**Instructions for the task:** Each line of the data below that holds the word "pink" is to be reported in full.

**Dataset excerpt:**
━━━

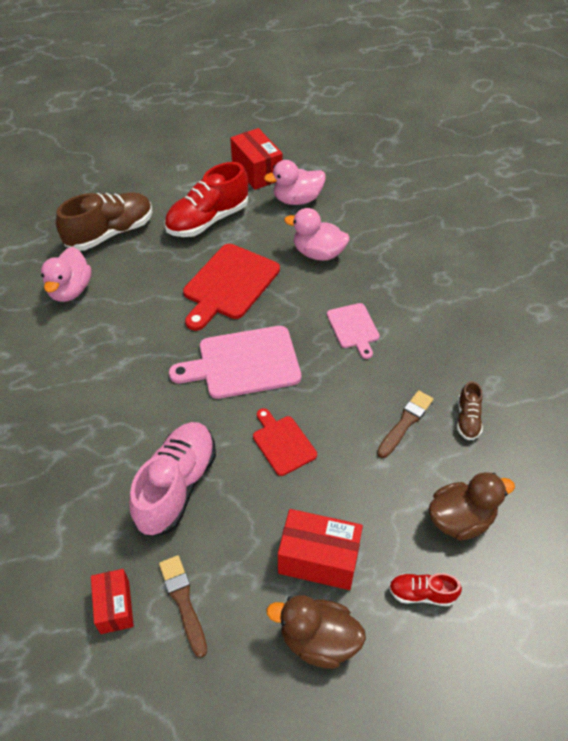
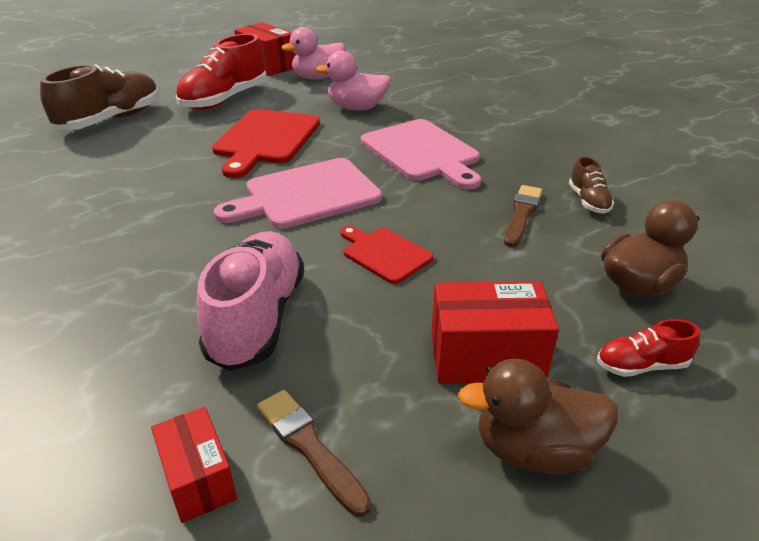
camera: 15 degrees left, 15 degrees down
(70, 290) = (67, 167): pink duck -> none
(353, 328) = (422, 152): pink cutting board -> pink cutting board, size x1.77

━━━

**Your solution:**
(70, 290) = (67, 167): pink duck -> none
(353, 328) = (422, 152): pink cutting board -> pink cutting board, size x1.77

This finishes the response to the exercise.